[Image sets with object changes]
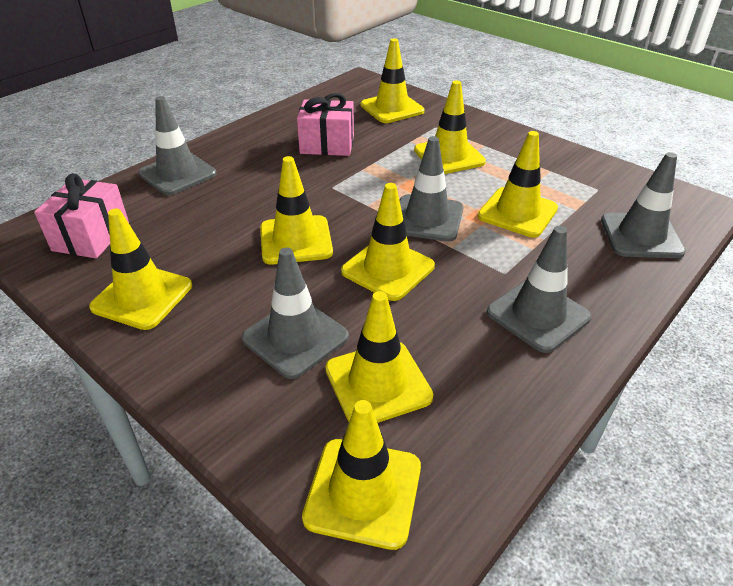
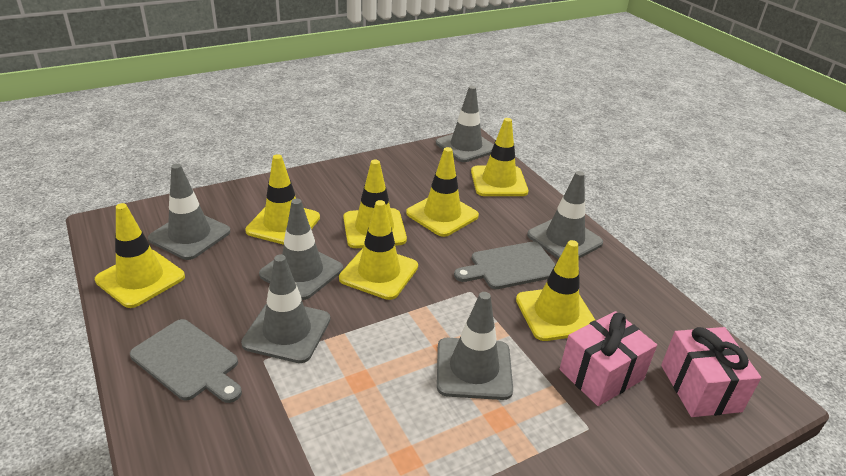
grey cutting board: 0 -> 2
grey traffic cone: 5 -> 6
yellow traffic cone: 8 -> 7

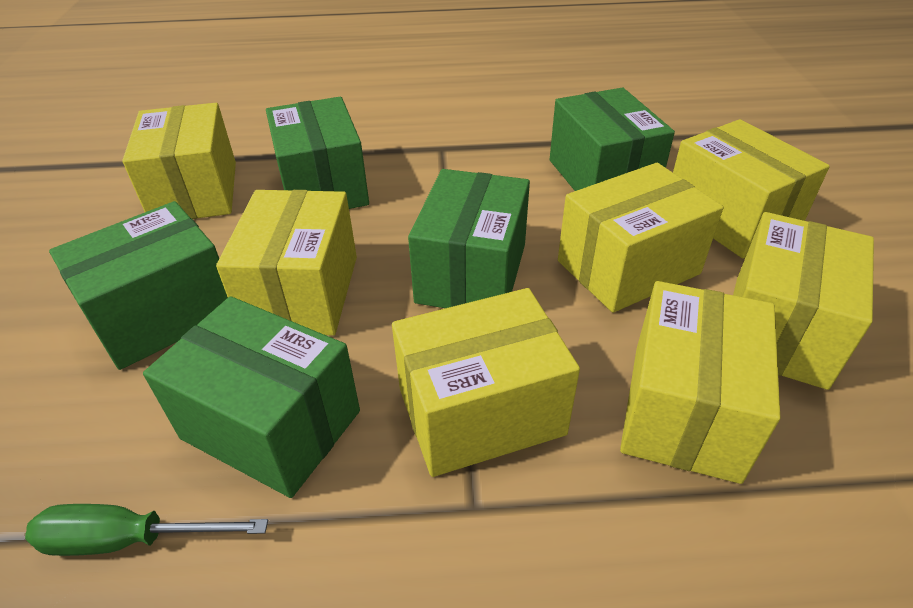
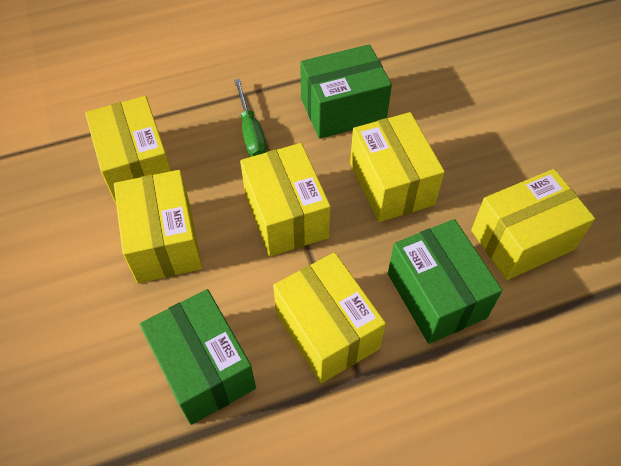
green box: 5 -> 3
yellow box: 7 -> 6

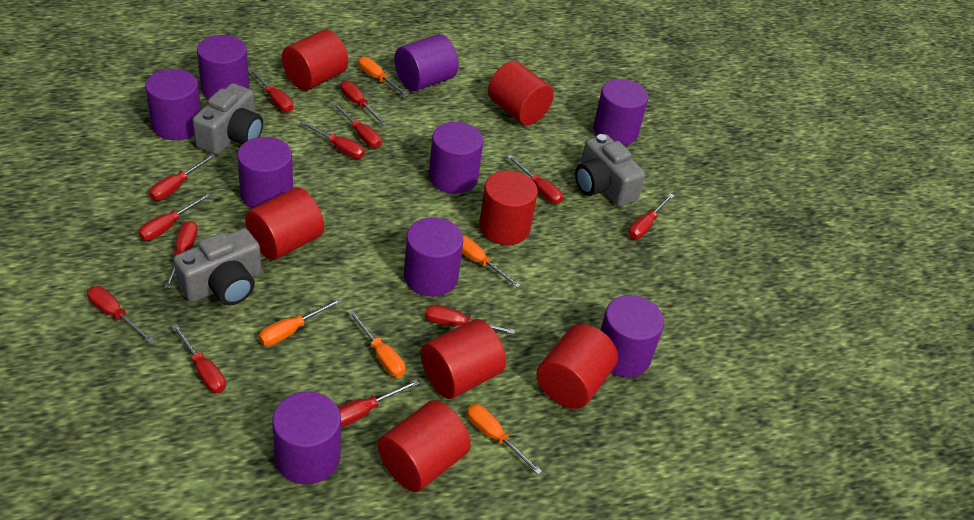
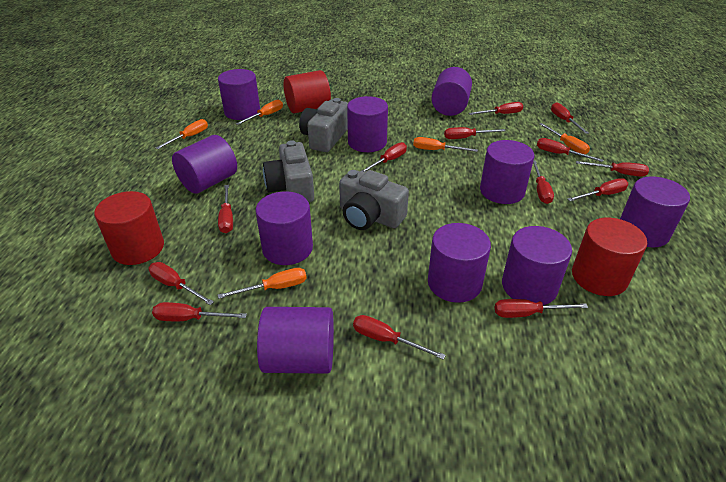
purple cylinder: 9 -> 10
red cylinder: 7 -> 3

- Your assignment
Reproduce each entry verbatim, excluding any embedded images.

- Answer for the task
grey cutting board: 0 -> 2
grey traffic cone: 5 -> 6
yellow traffic cone: 8 -> 7

green box: 5 -> 3
yellow box: 7 -> 6

purple cylinder: 9 -> 10
red cylinder: 7 -> 3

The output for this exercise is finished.